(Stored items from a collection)

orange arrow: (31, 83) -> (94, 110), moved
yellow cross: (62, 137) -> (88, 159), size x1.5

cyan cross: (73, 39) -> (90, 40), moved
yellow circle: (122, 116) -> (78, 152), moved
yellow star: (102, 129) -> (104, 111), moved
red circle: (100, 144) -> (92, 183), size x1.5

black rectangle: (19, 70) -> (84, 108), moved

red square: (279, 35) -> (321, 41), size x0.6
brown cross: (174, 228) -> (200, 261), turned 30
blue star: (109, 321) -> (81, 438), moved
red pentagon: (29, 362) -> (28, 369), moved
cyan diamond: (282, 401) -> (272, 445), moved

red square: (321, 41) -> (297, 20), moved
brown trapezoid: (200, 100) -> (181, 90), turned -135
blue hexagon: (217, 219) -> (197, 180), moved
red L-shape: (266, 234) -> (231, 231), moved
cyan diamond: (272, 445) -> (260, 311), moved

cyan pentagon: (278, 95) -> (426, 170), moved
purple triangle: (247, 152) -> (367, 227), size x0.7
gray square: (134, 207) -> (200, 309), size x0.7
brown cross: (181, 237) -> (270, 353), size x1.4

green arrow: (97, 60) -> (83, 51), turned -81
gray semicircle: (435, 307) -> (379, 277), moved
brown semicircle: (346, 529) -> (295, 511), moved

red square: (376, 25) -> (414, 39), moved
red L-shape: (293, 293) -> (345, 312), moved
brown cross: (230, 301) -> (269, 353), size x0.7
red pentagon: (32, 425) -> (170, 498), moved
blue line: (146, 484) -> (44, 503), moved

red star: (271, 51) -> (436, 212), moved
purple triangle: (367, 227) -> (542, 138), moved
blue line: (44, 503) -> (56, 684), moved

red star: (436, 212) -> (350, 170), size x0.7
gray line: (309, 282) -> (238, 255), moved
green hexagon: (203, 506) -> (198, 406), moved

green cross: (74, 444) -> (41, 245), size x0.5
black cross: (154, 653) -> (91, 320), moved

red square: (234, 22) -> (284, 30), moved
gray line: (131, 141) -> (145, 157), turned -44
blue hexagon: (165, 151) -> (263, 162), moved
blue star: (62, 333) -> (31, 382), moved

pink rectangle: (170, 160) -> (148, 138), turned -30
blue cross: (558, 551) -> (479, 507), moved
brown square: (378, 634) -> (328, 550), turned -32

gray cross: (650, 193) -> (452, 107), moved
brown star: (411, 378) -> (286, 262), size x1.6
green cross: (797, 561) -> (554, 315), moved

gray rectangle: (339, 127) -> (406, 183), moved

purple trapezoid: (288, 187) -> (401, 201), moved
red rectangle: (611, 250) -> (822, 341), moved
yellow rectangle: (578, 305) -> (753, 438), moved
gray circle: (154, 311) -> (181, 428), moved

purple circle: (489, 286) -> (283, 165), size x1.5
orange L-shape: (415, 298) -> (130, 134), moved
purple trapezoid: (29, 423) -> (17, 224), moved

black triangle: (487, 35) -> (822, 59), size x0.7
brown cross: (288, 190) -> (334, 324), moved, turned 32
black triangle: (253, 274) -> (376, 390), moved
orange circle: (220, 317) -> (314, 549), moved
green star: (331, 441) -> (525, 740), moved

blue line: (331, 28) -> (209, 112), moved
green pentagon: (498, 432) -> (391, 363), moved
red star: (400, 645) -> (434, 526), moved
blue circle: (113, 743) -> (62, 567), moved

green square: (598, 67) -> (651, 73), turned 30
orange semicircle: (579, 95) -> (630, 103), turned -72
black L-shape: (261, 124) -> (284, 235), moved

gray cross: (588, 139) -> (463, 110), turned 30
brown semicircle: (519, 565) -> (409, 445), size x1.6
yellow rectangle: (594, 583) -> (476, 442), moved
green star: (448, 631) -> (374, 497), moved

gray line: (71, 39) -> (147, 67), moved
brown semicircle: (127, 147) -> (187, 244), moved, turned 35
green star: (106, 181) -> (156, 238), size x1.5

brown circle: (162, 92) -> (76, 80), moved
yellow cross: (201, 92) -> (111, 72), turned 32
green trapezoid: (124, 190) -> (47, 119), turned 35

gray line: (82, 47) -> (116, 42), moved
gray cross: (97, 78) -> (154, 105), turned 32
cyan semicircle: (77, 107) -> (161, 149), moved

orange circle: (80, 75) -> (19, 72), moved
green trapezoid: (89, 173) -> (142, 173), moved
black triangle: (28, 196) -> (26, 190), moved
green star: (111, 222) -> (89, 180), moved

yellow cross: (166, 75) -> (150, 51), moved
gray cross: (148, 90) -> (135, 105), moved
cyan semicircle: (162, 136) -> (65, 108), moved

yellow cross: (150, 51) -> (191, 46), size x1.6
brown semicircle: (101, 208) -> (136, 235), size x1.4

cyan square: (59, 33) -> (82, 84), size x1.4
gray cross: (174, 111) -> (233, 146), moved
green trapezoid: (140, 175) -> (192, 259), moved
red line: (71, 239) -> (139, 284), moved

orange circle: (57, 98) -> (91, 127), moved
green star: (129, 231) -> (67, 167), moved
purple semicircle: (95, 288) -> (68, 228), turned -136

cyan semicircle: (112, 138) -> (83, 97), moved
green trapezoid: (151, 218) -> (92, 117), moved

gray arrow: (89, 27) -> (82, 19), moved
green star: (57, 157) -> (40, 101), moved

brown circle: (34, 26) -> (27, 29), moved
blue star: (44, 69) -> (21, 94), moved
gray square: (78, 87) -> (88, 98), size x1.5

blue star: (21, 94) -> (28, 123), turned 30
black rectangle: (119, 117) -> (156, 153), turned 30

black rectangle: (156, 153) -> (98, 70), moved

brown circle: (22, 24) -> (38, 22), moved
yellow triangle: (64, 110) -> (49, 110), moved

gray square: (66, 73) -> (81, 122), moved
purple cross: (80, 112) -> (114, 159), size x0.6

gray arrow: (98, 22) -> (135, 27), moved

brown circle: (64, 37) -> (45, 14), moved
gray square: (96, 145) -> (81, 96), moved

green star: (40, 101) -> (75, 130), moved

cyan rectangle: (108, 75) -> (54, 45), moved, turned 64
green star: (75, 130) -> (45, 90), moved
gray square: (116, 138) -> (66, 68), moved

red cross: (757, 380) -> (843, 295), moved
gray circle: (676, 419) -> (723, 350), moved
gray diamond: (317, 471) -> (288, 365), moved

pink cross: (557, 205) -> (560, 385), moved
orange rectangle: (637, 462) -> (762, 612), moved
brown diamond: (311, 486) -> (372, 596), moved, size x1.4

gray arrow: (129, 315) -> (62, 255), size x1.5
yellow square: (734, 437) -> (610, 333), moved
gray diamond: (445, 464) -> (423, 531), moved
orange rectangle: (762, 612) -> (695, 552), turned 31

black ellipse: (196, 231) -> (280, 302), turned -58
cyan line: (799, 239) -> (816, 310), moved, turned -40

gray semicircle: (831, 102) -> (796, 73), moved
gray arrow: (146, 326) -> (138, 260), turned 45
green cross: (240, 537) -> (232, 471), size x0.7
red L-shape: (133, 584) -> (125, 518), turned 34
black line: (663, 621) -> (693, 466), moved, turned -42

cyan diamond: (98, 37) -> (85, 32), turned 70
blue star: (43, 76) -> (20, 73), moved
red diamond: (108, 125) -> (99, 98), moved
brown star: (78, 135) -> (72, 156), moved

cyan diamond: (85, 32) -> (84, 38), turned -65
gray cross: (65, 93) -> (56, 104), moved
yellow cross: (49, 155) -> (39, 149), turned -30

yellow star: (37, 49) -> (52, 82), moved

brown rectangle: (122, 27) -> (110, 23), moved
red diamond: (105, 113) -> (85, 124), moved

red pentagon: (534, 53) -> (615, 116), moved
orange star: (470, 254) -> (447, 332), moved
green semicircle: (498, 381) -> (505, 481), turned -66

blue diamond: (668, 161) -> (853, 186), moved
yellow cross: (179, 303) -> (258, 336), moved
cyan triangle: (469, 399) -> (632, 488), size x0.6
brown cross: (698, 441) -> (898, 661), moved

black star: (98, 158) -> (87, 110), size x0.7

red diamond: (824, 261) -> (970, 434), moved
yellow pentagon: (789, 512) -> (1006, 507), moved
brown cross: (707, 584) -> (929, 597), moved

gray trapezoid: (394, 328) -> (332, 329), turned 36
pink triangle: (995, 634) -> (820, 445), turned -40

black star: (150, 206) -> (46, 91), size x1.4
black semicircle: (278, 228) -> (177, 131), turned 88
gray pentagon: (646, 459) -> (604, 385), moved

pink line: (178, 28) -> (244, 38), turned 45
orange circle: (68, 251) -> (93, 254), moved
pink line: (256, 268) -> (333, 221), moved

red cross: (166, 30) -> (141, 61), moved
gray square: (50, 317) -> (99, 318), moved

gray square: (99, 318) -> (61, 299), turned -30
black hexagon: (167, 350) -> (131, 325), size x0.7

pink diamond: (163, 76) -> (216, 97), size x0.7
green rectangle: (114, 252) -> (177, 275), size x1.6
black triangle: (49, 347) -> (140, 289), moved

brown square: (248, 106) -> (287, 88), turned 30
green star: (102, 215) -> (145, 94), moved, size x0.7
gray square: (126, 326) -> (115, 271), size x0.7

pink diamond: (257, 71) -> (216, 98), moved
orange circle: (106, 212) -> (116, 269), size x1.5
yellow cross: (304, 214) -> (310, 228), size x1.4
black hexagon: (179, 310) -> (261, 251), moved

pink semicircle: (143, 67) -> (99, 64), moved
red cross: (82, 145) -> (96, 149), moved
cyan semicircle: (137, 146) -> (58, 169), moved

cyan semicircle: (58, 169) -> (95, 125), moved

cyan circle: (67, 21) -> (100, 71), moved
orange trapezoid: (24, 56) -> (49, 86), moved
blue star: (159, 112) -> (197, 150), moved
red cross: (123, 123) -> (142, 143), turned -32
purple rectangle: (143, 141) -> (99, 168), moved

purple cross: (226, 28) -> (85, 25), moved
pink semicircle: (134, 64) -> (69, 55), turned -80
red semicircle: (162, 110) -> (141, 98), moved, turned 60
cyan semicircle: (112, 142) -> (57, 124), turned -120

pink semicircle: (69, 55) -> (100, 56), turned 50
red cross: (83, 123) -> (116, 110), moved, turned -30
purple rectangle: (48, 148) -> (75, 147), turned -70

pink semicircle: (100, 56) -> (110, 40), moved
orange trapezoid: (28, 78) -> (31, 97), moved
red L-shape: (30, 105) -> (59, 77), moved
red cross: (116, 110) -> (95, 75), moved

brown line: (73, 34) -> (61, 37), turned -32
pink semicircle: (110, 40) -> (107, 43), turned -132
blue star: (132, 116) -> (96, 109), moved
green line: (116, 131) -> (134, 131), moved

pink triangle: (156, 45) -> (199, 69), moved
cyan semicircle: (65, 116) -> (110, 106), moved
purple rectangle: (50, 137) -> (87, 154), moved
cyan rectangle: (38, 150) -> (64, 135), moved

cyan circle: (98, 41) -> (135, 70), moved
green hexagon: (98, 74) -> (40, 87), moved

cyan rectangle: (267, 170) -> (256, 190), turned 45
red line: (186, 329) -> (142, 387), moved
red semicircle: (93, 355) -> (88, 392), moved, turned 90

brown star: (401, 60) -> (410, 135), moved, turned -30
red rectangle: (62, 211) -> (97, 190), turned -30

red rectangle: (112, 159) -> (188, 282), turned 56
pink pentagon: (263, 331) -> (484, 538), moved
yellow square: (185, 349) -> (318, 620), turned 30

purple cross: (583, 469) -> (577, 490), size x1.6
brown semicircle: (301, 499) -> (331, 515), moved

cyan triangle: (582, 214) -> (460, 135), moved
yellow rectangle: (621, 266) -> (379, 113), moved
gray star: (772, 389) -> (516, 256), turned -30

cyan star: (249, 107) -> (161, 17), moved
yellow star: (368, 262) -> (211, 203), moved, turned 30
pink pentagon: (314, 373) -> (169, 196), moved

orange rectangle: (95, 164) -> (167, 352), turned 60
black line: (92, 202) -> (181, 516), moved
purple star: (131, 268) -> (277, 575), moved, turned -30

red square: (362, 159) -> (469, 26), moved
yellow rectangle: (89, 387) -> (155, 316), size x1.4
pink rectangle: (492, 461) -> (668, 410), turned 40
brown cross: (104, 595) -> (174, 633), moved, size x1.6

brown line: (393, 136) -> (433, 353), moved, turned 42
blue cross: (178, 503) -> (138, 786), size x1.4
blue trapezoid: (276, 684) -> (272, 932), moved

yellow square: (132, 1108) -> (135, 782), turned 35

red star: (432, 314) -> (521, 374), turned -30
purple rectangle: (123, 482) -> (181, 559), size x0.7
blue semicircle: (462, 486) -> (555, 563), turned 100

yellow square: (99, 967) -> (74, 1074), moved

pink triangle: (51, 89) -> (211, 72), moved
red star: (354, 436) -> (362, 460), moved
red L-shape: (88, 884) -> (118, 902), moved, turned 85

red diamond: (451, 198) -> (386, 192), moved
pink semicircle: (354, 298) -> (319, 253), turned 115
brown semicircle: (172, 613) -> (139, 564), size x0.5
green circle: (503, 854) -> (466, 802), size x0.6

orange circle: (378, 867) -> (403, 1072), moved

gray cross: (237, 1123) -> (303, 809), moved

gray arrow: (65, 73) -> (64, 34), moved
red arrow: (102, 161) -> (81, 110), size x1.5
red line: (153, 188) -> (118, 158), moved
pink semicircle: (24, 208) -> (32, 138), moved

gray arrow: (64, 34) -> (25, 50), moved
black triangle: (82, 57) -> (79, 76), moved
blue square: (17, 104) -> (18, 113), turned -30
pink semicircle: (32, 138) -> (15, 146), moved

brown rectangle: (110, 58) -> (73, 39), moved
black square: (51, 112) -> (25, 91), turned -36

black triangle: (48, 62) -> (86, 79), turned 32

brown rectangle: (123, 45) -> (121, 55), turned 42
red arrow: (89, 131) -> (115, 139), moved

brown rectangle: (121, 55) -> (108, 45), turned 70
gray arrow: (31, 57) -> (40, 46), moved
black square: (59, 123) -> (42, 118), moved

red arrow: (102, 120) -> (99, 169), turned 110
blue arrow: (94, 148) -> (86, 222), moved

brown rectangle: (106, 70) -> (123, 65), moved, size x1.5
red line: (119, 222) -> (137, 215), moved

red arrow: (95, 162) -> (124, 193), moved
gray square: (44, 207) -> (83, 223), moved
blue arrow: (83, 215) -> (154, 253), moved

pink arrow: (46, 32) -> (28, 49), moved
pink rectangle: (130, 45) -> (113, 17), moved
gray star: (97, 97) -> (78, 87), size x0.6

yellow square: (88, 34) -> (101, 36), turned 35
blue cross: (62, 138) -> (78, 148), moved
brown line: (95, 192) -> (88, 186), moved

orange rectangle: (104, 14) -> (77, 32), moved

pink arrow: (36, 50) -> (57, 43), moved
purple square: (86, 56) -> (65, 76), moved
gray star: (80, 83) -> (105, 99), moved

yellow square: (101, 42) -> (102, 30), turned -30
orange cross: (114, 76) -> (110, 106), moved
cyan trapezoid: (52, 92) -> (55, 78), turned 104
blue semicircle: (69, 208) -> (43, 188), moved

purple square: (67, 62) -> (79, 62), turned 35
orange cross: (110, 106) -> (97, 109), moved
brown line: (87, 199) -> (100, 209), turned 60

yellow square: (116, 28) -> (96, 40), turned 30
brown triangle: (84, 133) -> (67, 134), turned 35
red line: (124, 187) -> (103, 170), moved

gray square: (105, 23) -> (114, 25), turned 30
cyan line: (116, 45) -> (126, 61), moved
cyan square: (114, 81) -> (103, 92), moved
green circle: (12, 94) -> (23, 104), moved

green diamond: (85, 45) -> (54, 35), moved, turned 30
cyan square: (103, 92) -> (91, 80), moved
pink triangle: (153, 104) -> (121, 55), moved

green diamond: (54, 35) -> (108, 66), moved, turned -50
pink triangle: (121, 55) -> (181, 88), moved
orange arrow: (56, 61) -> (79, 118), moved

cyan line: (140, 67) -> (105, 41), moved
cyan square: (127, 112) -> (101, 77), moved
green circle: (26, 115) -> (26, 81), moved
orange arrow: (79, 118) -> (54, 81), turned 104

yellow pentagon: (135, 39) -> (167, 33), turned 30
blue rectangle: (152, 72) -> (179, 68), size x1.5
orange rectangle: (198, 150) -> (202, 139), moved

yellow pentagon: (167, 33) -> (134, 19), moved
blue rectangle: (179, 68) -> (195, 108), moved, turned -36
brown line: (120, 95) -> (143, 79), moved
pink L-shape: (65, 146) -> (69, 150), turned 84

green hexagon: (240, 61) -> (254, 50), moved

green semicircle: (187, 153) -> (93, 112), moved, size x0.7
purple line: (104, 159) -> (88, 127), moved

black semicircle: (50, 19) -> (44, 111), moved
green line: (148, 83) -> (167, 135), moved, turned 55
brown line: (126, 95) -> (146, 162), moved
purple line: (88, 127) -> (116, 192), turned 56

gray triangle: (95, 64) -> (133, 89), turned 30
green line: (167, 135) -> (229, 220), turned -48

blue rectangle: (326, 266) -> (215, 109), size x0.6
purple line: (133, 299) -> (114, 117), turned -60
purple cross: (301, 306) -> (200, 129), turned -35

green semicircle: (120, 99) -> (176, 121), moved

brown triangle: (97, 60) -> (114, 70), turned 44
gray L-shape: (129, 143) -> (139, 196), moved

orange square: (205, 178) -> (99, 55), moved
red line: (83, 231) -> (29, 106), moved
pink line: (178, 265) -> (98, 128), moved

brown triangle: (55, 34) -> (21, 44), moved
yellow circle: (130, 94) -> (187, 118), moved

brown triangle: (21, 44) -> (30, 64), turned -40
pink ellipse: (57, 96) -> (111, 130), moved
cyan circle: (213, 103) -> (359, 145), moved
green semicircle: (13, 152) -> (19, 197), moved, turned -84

DIRECTIVE:
Copy range, inclusive: the line holding "black rectangle: (156, 153)" to the line holding "gray arrow: (129, 315)". Reproduce exactly those lines of the records above and no others.

COMPLETED EXERCISE:
black rectangle: (156, 153) -> (98, 70), moved

brown circle: (22, 24) -> (38, 22), moved
yellow triangle: (64, 110) -> (49, 110), moved

gray square: (66, 73) -> (81, 122), moved
purple cross: (80, 112) -> (114, 159), size x0.6

gray arrow: (98, 22) -> (135, 27), moved

brown circle: (64, 37) -> (45, 14), moved
gray square: (96, 145) -> (81, 96), moved

green star: (40, 101) -> (75, 130), moved

cyan rectangle: (108, 75) -> (54, 45), moved, turned 64
green star: (75, 130) -> (45, 90), moved
gray square: (116, 138) -> (66, 68), moved

red cross: (757, 380) -> (843, 295), moved
gray circle: (676, 419) -> (723, 350), moved
gray diamond: (317, 471) -> (288, 365), moved

pink cross: (557, 205) -> (560, 385), moved
orange rectangle: (637, 462) -> (762, 612), moved
brown diamond: (311, 486) -> (372, 596), moved, size x1.4

gray arrow: (129, 315) -> (62, 255), size x1.5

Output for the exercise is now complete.